Stored dataset items
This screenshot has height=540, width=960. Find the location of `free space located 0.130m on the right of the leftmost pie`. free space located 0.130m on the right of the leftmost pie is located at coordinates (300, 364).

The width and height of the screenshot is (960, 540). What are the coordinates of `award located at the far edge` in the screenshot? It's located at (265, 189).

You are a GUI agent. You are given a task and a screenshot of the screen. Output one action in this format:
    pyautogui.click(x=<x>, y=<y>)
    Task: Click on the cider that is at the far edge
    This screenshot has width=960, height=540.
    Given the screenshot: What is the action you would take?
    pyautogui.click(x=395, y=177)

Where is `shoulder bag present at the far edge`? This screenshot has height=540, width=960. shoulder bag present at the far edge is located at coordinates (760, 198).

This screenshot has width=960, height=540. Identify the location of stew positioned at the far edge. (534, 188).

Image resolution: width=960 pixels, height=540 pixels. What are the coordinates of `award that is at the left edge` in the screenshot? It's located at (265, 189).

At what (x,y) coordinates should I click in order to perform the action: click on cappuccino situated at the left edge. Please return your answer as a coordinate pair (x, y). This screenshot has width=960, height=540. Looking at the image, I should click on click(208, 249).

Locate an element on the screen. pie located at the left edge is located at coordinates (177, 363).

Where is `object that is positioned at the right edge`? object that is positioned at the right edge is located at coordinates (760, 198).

# What is required:
Can you recast every nonblank line of the records above as a Markdown table with a "Row" column numbering the lines and a "Line" column holding each line's text?

# Your solution:
| Row | Line |
|---|---|
| 1 | This screenshot has height=540, width=960. Find the location of `free space located 0.130m on the right of the leftmost pie`. free space located 0.130m on the right of the leftmost pie is located at coordinates (300, 364). |
| 2 | The width and height of the screenshot is (960, 540). What are the coordinates of `award located at the far edge` in the screenshot? It's located at (265, 189). |
| 3 | You are a GUI agent. You are given a task and a screenshot of the screen. Output one action in this format: |
| 4 |     pyautogui.click(x=<x>, y=<y>) |
| 5 |     Task: Click on the cider that is at the far edge |
| 6 |     This screenshot has width=960, height=540. |
| 7 |     Given the screenshot: What is the action you would take? |
| 8 |     pyautogui.click(x=395, y=177) |
| 9 | Where is `shoulder bag present at the far edge`? This screenshot has height=540, width=960. shoulder bag present at the far edge is located at coordinates (760, 198). |
| 10 | This screenshot has width=960, height=540. Identify the location of stew positioned at the far edge. (534, 188). |
| 11 | Image resolution: width=960 pixels, height=540 pixels. What are the coordinates of `award that is at the left edge` in the screenshot? It's located at (265, 189). |
| 12 | At what (x,y) coordinates should I click in order to perform the action: click on cappuccino situated at the left edge. Please return your answer as a coordinate pair (x, y). This screenshot has width=960, height=540. Looking at the image, I should click on click(208, 249). |
| 13 | Locate an element on the screen. pie located at the left edge is located at coordinates (177, 363). |
| 14 | Where is `object that is positioned at the right edge`? object that is positioned at the right edge is located at coordinates (760, 198). |